Extract every line of the material below that contains the string "tuplet". Matching is case-sensitive.
......
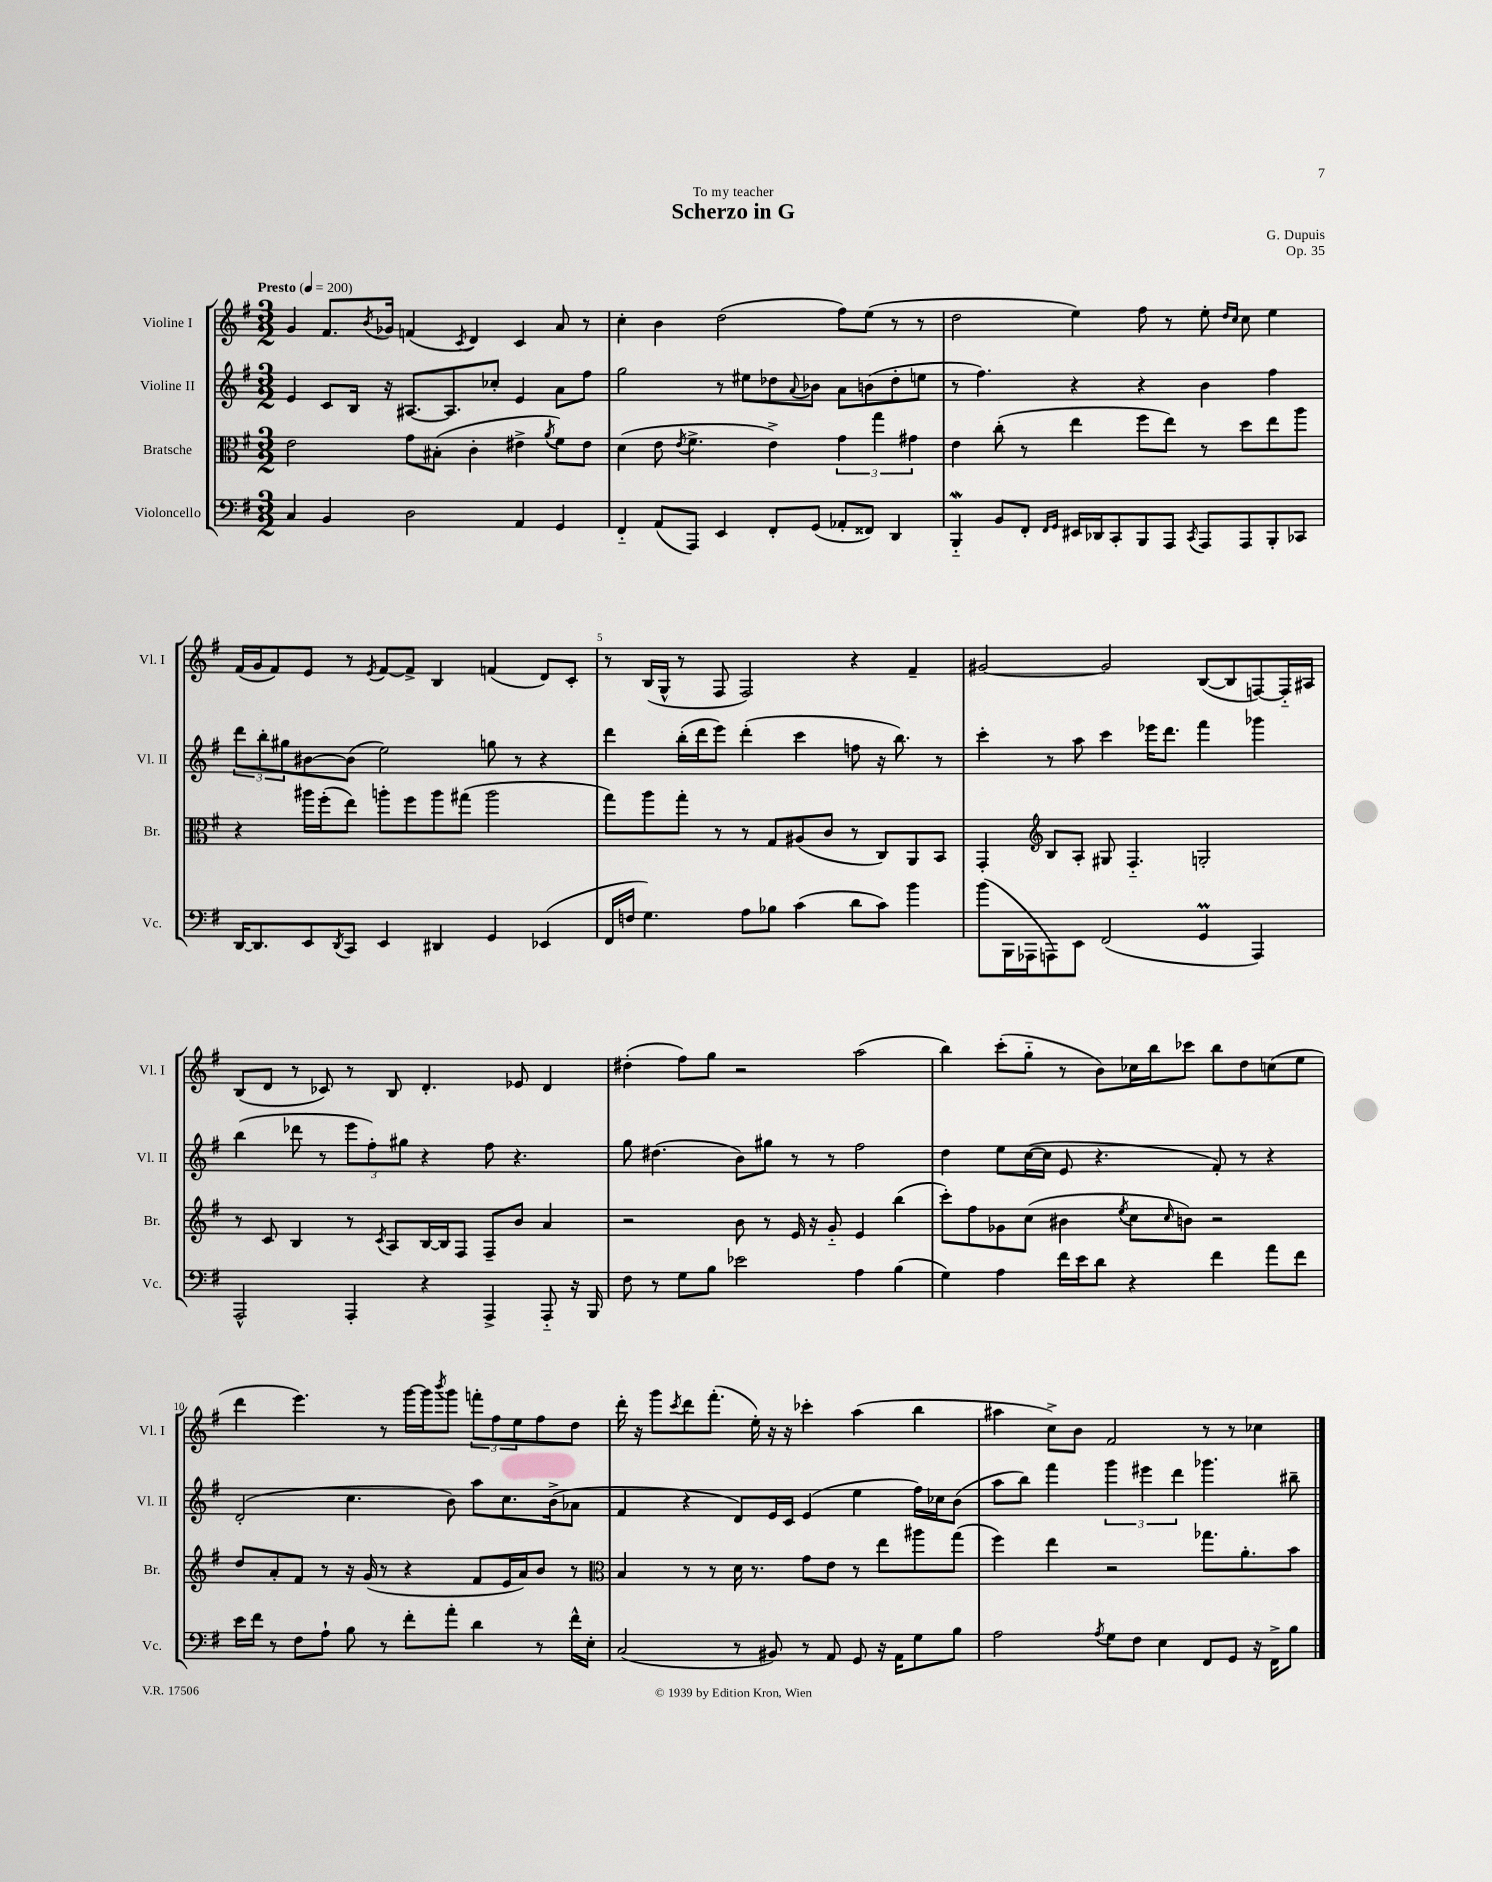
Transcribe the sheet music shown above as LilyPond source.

\header { title = "Scherzo in G" composer = "G. Dupuis" dedication = "To my teacher" opus = "Op. 35" }
<<
\new StaffGroup <<
\new Staff = "s0" \with { instrumentName = "Violine I" shortInstrumentName = "Vl. I" } {
    \clef treble \key g \major \numericTimeSignature \time 3/2 \tempo "Presto" 4 = 200
    g'4 fis'8. \acciaccatura { b'8 } ges'16 f'4( \acciaccatura { c'8 } d'4) c'4 a'8 r8 |
    c''4-. b'4 d''2( fis''8) e''8( r8 r8 |
    d''2 e''4) fis''8 r8 e''8-. \grace { d''16 c''16 } c''8 e''4 |
    fis'16( g'16 fis'8) e'8 r8 \acciaccatura { e'8 } fis'8~ fis'8-> b4 f'4( d'8) c'8-. |
    r8 b16( g16-^ r8 fis8 fis2) r4 fis'4-- |
    gis'2~ gis'2 b8~( b8 f8~) f16-_ ais16 |
    b8( d'8 r8 ces'8) r8 b8 d'4.-. ees'8 d'4 |
    dis''4-.( fis''8) g''8 r2 a''2( |
    b''4) c'''8-.( g''8-_ r8 b'8) ces''16 b''16 ces'''8 b''8 d''8 c''8( e''8 |
    d'''4 e'''4.) r8 g'''16~ g'''16 \acciaccatura { b'''8 } g'''8 \tuplet 3/2 { f'''8-. fis''8 e''8 } fis''8 d''8 |
    d'''16-. r16 g'''8 \acciaccatura { c'''8 } d'''8 fis'''8.-.( e''16-.) r16 r16 ces'''4-. a''4( b''4 |
    ais''4 c''8->) b'8 fis'2 r8 r8 ces''4 \bar "|." |
}
\new Staff = "s1" \with { instrumentName = "Violine II" shortInstrumentName = "Vl. II" } {
    \clef treble \key g \major \numericTimeSignature \time 3/2
    e'4 c'8 b16 r16 ais8.~ ais8. ces''8-. e'4 a'8 fis''8 |
    g''2 r8 eis''8 des''8 \appoggiatura { a'8 } bes'8 a'8 b'8( des''8-. e''8 |
    r8 fis''4.) r4 r4 b'4 fis''4 |
    \tuplet 3/2 { d'''8 b''8-. gis''8 } bis'8~ bis'8( e''2) g''8 r8 r4 |
    d'''4 b''16-.( d'''16 e'''8) d'''4-.( c'''4 f''8 r16 b''8.) r8 |
    c'''4-. r8 a''8 c'''4 ees'''16 d'''8. fis'''4 ges'''4 |
    b''4( des'''8 r8 \tuplet 3/2 { e'''8 fis''8-.) gis''8 } r4 fis''8 r4. |
    g''8 dis''4.( b'8) gis''8 r8 r8 fis''2 |
    d''4 e''8 c''16~( c''16 e'8 r4. fis'8-.) r8 r4 |
    d'2-.( c''4. b'8) a''8 c''8. b'16->( aes'8 |
    fis'4 r4 d'8) e'16 c'16 e'4( e''4 fis''16) ces''16 b'8( |
    a''8 b''8) fis'''4 \tuplet 3/2 { g'''4 eis'''4 d'''4 } ges'''4. bis''8-- \bar "|." |
}
\new Staff = "s2" \with { instrumentName = "Bratsche" shortInstrumentName = "Br." } {
    \clef alto \key g \major \numericTimeSignature \time 3/2
    e'2 g'8 bis8-.( c'4-. eis'4-> \acciaccatura { a'8 } fis'8) eis'8 |
    d'4( e'8 \acciaccatura { e'8 } fis'4.-> e'4->) \tuplet 3/2 { g'4 g''4 gis'4 } |
    e'4 c''8-.( r8 e''4 fis''8 e''8) r8 d''8 e''8 a''8 |
    r4 ais''16 fis''16-.( e''8) a''8-. fis''8 a''8 gis''8( a''2 |
    g''8) a''8 g''8-. r8 r8 g8 ais8( c'8 r8 c8) a,8 b,8 |
    g,4-. \clef treble b8 a8-. gis8 fis4.-_ g2-. |
    r8 c'8 b4 r8 \acciaccatura { c'8 } a8 b16~ b16 fis8 fis8-- b'8 a'4 |
    r2 b'8 r8 e'16 r16 g'8-_ e'4 b''4( |
    c'''8-.) fis''8 ges'8 c''8( bis'4 \acciaccatura { e''8 } c''8 \grace { c''16 } b'8) r2 |
    d''8 a'8-. fis'8 r8 r16 g'16( r8 r4 fis'8 e'16 a'16) b'8 r8 |
    \clef alto b4 r8 r8 d'16 r8. g'8 e'8 r8 e''8 ais''8 g''8( |
    fis''4) e''4 r2 ges''8. a'8.-. b'8 \bar "|." |
}
\new Staff = "s3" \with { instrumentName = "Violoncello" shortInstrumentName = "Vc." } {
    \clef bass \key g \major \numericTimeSignature \time 3/2
    c4 b,4 d2 a,4 g,4 |
    fis,4-_ a,8( a,,8) e,4 fis,8-. g,8( aes,8-. fisis,8) d,4 |
    b,,4-_\mordent b,8 fis,8-. \grace { fis,16 g,16 } eis,16 des,16 c,8-. b,,8 a,,8 \acciaccatura { c,8 } a,,8 a,,8 b,,8-. ces,8 |
    d,16~ d,8. e,8 \acciaccatura { d,8 } c,8 e,4 dis,4 g,4 ees,4( |
    fis,16 f16 g4.) a8 bes8 c'4( d'8 c'8) b'4 |
    b'8( b,,16 aes,,16 a,,8) e,8 fis,2( g,4\prall a,,4) |
    a,,2-^ a,,4-. r4 a,,4-> a,,8-_ r16 b,,16 |
    fis8 r8 g8 b8 ees'2 a4 b4( |
    g4) a4 fis'16 e'16 d'8 r4 fis'4 a'8 fis'8 |
    e'16 fis'16 r8 fis8 a8-! b8 r8 fis'8-. a'8-. d'4 r8 fis'16-^ e16-. |
    c2( r8 bis,8) r8 a,8 g,8 r16 a,16 g8 b8 |
    a2 \acciaccatura { a8 } g8 fis8 e4 fis,8 g,8 r16 fis,16-> b8 \bar "|." |
}
>>
>>
\layout { \context { \Score \override BarNumber.break-visibility = ##(#f #t #t) barNumberVisibility = #(every-nth-bar-number-visible 5) } }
......
Result below:
    d'''4 e'''4.) r8 g'''16~ g'''16 \acciaccatura { b'''8 } g'''8 \tuplet 3/2 { f'''8-. fis''8 e''8 } fis''8 d''8 |
    \tuplet 3/2 { d'''8 b''8-. gis''8 } bis'8~ bis'8( e''2) g''8 r8 r4 |
    b''4( des'''8 r8 \tuplet 3/2 { e'''8 fis''8-.) gis''8 } r4 fis''8 r4. |
    a''8 b''8) fis'''4 \tuplet 3/2 { g'''4 eis'''4 d'''4 } ges'''4. bis''8-- \bar "|." |
    d'4( e'8 \acciaccatura { e'8 } fis'4.-> e'4->) \tuplet 3/2 { g'4 g''4 gis'4 } |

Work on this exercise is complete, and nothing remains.